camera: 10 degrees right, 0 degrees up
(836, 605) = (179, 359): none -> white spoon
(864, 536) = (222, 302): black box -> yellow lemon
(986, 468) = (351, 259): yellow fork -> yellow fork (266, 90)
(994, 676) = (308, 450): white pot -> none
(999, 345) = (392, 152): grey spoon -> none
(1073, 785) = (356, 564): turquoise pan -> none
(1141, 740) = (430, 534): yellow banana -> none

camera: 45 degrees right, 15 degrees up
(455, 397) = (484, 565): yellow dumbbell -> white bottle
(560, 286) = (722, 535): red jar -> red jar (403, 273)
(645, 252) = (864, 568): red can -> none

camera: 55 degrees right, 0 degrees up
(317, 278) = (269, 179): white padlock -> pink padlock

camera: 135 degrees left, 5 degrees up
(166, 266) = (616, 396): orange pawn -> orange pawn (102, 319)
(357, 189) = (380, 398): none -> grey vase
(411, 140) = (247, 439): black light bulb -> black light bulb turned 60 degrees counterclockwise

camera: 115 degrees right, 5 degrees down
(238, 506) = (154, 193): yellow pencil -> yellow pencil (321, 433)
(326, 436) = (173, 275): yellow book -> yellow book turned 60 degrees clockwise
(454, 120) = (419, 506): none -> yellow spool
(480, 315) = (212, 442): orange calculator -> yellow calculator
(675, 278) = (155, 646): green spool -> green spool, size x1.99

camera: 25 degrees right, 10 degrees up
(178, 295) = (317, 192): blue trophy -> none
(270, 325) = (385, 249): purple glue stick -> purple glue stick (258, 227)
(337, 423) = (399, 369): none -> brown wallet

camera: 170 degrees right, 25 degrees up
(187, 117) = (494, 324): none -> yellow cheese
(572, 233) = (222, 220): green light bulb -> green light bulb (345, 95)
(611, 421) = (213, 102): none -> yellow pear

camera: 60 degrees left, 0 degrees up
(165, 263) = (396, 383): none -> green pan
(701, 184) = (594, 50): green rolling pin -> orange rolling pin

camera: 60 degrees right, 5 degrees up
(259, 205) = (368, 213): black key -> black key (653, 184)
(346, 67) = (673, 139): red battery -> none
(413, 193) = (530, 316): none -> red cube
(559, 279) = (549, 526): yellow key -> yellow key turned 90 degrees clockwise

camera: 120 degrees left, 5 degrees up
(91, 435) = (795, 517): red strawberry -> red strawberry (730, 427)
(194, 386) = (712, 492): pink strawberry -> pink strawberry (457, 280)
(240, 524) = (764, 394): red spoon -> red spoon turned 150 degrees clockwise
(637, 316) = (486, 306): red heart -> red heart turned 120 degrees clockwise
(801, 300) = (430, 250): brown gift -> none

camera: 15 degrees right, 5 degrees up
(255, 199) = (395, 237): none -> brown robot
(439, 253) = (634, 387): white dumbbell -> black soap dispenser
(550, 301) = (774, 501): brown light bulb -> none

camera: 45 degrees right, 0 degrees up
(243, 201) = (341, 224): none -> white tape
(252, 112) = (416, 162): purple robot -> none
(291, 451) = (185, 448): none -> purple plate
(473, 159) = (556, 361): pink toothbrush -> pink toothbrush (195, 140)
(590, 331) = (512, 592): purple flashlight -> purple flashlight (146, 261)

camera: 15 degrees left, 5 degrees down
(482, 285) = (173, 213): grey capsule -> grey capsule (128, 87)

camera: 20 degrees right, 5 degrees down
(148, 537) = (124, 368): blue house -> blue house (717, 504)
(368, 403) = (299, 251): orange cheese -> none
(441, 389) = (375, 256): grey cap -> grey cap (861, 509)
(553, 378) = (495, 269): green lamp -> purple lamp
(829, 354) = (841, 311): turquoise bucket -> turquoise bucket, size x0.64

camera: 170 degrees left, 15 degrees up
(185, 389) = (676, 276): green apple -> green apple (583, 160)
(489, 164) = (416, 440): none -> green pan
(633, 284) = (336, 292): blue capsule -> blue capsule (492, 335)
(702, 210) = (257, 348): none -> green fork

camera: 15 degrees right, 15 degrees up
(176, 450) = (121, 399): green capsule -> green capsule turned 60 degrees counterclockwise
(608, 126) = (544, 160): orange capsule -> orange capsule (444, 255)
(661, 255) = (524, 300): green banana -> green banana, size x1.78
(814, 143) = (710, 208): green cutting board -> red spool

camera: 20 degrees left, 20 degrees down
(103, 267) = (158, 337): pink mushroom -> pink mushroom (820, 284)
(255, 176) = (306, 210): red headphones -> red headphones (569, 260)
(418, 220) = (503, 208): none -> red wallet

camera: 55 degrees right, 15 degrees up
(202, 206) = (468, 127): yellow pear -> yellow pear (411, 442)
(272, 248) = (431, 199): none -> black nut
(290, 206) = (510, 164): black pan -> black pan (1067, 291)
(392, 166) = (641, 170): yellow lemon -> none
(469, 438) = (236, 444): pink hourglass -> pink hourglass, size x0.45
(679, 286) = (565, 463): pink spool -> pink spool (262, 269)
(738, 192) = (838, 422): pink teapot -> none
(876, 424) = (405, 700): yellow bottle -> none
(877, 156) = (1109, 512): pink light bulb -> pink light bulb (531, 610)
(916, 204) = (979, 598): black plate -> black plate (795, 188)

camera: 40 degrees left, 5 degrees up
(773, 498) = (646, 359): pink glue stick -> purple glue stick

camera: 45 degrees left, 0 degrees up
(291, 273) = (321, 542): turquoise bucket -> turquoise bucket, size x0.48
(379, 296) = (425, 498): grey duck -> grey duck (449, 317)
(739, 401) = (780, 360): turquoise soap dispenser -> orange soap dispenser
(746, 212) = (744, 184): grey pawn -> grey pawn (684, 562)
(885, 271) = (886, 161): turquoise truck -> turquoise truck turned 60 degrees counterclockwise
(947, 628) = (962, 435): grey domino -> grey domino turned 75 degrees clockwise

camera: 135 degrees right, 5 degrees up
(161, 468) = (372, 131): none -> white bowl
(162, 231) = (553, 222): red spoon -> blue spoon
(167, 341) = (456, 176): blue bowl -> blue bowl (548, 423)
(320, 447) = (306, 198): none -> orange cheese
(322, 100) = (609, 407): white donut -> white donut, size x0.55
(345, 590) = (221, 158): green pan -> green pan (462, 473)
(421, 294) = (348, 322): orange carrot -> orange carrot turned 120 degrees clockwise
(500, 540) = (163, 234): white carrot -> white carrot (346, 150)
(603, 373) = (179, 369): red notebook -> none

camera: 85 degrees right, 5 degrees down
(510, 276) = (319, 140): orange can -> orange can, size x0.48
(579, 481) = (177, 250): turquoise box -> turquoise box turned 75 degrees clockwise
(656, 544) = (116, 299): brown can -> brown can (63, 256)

========================

Work to complete: Nothing but the lines from the one containing "(345, 590) = (221, 158): green" to the end of the records above should appear, each copied exactly.

Exercise solution:
(345, 590) = (221, 158): green pan -> green pan (462, 473)
(421, 294) = (348, 322): orange carrot -> orange carrot turned 120 degrees clockwise
(500, 540) = (163, 234): white carrot -> white carrot (346, 150)
(603, 373) = (179, 369): red notebook -> none

camera: 85 degrees right, 5 degrees down
(510, 276) = (319, 140): orange can -> orange can, size x0.48
(579, 481) = (177, 250): turquoise box -> turquoise box turned 75 degrees clockwise
(656, 544) = (116, 299): brown can -> brown can (63, 256)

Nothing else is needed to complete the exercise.